### [Data]
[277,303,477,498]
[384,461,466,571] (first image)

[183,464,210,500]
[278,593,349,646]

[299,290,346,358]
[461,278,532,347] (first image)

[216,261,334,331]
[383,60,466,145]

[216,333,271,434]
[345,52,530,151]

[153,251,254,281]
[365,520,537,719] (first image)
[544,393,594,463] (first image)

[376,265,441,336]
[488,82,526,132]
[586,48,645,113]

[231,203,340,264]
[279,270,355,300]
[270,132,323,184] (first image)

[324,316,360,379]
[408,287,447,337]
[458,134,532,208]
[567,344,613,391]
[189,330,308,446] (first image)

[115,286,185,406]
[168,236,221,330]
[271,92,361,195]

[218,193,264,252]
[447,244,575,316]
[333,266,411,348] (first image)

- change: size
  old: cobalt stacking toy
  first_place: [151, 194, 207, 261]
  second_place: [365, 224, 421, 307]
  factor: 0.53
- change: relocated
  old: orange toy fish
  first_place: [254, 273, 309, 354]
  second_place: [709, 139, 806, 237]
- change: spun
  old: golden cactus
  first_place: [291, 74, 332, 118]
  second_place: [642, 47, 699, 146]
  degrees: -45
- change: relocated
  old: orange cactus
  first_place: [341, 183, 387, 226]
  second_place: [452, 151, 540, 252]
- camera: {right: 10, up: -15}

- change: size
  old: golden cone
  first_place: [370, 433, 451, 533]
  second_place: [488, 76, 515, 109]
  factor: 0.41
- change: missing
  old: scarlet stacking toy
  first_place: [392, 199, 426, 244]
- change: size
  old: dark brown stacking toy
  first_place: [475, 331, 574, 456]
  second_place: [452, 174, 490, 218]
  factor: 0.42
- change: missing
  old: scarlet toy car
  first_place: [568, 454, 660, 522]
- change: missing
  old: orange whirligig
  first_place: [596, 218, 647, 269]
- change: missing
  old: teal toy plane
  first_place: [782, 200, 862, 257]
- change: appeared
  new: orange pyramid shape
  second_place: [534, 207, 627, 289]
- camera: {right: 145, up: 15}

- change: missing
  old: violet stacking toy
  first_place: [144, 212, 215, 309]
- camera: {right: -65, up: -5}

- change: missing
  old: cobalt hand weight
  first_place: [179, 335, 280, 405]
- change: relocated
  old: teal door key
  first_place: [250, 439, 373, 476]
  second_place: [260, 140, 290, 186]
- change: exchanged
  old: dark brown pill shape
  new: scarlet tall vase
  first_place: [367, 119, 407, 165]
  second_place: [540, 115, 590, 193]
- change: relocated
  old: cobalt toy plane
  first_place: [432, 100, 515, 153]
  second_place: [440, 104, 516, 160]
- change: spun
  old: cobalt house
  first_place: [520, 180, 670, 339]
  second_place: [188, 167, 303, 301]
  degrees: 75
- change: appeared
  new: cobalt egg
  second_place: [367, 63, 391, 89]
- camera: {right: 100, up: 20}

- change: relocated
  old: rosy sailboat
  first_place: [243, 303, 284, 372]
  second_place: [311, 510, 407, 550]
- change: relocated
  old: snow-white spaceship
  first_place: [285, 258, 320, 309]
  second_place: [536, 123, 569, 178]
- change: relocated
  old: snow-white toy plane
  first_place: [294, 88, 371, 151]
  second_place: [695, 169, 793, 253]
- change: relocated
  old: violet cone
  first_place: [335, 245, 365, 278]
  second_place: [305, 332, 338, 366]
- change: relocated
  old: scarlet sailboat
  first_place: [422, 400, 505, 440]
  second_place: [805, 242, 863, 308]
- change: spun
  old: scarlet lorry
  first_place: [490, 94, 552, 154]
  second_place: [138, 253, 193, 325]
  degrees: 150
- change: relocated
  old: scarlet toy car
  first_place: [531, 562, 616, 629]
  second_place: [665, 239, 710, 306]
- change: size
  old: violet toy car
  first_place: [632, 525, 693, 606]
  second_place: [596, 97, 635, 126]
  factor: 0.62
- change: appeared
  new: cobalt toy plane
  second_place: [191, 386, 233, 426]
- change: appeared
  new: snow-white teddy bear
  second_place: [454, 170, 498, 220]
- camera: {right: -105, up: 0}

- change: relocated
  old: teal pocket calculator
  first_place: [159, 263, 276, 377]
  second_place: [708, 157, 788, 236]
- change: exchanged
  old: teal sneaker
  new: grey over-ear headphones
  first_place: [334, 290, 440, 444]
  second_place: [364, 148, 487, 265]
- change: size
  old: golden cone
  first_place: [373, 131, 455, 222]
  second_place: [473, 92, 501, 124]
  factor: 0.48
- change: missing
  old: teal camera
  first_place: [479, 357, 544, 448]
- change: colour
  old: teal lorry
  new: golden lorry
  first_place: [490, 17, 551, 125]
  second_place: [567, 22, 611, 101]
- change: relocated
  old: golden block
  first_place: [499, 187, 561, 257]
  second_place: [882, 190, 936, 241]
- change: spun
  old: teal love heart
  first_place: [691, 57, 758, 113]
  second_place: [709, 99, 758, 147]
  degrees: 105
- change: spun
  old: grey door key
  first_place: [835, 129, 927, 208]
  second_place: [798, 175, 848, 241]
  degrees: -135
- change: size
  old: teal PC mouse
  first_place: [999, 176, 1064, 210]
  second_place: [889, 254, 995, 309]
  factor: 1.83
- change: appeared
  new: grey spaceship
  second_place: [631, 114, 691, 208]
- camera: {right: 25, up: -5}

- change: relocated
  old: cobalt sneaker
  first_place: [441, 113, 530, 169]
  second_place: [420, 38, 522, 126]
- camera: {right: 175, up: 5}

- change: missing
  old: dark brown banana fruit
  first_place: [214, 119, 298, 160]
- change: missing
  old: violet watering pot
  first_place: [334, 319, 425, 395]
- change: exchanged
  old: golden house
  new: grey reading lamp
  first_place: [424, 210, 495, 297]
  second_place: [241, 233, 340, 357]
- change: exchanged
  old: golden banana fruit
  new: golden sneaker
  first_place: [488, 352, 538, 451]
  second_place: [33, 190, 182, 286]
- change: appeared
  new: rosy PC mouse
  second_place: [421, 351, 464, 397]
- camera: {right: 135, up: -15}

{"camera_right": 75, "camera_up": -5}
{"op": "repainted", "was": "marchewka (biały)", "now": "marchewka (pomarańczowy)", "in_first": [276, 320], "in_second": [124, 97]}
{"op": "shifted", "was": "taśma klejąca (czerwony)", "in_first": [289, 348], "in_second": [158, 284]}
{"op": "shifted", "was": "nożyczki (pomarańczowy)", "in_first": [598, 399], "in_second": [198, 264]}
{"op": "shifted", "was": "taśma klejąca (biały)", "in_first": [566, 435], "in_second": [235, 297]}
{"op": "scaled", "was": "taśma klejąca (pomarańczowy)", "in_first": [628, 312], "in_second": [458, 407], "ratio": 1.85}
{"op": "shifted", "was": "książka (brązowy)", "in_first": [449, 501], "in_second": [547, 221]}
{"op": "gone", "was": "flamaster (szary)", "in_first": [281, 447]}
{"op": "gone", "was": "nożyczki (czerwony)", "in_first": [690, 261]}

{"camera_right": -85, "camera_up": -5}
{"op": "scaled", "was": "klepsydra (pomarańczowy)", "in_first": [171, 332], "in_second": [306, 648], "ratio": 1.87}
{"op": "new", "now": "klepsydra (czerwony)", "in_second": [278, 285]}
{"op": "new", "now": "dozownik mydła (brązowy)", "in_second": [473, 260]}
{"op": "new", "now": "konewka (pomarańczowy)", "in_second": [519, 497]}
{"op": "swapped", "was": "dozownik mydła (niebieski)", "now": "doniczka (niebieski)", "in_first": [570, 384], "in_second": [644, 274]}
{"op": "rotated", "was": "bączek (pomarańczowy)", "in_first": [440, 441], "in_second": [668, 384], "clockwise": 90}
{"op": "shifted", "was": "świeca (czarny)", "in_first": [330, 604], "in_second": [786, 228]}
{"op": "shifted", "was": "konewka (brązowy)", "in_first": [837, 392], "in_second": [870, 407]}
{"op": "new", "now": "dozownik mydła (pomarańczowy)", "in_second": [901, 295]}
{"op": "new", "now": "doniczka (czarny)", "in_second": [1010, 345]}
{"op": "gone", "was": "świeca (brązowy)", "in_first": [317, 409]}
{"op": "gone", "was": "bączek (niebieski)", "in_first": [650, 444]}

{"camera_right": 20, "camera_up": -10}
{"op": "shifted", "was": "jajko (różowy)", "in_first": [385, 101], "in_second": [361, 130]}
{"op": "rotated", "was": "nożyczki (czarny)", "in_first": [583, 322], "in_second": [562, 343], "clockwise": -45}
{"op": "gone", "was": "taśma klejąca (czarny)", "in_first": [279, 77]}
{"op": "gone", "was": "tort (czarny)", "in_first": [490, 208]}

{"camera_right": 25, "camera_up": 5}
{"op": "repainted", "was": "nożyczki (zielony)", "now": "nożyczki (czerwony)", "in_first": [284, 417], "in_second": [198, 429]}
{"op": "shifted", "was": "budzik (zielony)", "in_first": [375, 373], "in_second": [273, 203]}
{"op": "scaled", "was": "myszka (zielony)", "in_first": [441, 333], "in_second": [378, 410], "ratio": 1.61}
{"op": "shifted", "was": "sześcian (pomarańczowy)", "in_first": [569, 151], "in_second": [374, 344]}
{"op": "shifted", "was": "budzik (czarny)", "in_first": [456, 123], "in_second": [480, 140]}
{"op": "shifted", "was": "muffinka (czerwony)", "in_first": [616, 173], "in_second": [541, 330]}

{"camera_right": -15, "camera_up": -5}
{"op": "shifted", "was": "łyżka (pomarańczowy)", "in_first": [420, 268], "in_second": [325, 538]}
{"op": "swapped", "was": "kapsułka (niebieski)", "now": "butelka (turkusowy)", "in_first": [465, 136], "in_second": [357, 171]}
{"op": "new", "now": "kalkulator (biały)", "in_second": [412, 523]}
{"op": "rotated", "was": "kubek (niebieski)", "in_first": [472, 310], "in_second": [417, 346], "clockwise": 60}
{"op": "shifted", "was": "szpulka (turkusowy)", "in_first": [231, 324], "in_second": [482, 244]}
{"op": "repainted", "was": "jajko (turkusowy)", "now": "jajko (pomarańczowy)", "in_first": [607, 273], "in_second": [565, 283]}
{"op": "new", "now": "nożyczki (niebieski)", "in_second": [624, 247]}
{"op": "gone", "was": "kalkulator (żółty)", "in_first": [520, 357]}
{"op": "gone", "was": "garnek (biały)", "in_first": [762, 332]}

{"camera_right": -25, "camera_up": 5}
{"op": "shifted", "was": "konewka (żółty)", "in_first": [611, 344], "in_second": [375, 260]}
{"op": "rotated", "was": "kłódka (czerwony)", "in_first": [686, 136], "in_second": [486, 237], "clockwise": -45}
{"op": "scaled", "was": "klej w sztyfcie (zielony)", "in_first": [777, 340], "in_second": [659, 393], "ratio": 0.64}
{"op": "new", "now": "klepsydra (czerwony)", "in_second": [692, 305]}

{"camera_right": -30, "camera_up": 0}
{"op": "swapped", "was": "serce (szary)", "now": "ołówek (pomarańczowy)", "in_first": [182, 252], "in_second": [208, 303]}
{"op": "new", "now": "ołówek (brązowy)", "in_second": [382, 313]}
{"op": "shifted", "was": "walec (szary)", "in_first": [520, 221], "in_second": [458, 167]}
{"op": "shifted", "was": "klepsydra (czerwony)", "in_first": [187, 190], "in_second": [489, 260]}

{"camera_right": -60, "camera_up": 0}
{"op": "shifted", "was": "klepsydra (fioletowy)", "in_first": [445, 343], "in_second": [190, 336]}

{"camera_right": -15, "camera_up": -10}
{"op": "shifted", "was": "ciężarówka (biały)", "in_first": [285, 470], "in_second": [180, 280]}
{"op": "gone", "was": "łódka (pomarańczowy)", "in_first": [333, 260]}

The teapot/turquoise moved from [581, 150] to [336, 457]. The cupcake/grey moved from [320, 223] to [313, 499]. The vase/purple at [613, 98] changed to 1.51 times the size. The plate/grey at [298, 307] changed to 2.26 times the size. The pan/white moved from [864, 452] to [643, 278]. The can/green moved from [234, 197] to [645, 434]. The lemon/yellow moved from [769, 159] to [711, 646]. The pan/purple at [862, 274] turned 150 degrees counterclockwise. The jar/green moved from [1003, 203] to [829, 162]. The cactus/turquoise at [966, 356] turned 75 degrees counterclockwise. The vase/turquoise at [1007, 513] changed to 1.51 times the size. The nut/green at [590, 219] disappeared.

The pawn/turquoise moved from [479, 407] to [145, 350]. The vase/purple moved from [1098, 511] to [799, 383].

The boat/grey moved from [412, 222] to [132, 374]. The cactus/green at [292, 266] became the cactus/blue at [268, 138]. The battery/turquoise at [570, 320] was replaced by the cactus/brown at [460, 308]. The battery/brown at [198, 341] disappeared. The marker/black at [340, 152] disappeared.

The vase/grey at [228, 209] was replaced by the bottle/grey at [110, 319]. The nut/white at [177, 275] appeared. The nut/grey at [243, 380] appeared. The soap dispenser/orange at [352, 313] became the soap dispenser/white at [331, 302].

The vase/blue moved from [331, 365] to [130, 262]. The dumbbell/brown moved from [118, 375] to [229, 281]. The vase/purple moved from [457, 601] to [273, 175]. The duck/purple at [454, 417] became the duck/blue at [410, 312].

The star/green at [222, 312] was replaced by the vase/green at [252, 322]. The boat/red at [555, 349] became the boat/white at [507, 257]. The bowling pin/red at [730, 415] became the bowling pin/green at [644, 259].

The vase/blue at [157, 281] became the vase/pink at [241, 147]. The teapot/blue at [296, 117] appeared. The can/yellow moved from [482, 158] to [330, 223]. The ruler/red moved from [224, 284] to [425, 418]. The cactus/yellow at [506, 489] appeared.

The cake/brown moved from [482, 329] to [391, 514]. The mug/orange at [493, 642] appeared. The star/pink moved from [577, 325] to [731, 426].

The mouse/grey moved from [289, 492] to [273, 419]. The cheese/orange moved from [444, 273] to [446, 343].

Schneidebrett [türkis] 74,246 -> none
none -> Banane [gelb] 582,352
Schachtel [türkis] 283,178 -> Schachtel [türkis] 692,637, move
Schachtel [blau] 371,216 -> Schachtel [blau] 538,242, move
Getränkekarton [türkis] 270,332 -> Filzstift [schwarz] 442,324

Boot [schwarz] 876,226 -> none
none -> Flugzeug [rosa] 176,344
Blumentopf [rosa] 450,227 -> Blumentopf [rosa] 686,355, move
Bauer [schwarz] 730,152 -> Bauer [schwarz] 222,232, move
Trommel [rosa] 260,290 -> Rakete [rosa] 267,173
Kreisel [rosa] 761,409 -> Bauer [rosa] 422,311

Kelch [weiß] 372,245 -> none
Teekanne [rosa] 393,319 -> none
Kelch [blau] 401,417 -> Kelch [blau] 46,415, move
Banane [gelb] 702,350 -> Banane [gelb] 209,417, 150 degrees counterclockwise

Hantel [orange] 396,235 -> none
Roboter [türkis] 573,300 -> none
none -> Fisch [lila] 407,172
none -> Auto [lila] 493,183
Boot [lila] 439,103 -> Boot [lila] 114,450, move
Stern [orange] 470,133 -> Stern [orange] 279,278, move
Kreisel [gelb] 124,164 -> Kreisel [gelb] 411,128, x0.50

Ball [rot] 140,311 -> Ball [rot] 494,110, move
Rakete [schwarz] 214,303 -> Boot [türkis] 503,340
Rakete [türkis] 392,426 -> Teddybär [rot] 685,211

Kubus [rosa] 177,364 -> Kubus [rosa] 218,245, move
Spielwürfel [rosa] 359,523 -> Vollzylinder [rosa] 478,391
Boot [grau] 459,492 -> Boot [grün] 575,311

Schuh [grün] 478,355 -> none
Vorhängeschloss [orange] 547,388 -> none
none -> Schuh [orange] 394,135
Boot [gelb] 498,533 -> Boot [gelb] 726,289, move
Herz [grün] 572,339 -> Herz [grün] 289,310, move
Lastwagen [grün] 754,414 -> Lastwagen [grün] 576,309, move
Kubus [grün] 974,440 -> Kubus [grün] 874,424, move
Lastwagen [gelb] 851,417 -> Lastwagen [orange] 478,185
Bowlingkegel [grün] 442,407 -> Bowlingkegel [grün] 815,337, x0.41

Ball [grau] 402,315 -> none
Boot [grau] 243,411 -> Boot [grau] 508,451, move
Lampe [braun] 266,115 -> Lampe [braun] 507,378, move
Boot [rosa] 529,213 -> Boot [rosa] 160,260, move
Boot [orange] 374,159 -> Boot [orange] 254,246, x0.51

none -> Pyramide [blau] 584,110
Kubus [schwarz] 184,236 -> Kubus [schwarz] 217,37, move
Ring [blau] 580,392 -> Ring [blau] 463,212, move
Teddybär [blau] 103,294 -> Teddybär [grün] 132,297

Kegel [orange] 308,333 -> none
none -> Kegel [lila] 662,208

### [Directions for this task]
With the line holding "first_place: [291, 74, 332, 118]" as the first and the line holding "second_place: [452, 151, 540, 252]" as the last, set down that range of the entries above exactly, and nothing else.

### [Response]
  first_place: [291, 74, 332, 118]
  second_place: [642, 47, 699, 146]
  degrees: -45
- change: relocated
  old: orange cactus
  first_place: [341, 183, 387, 226]
  second_place: [452, 151, 540, 252]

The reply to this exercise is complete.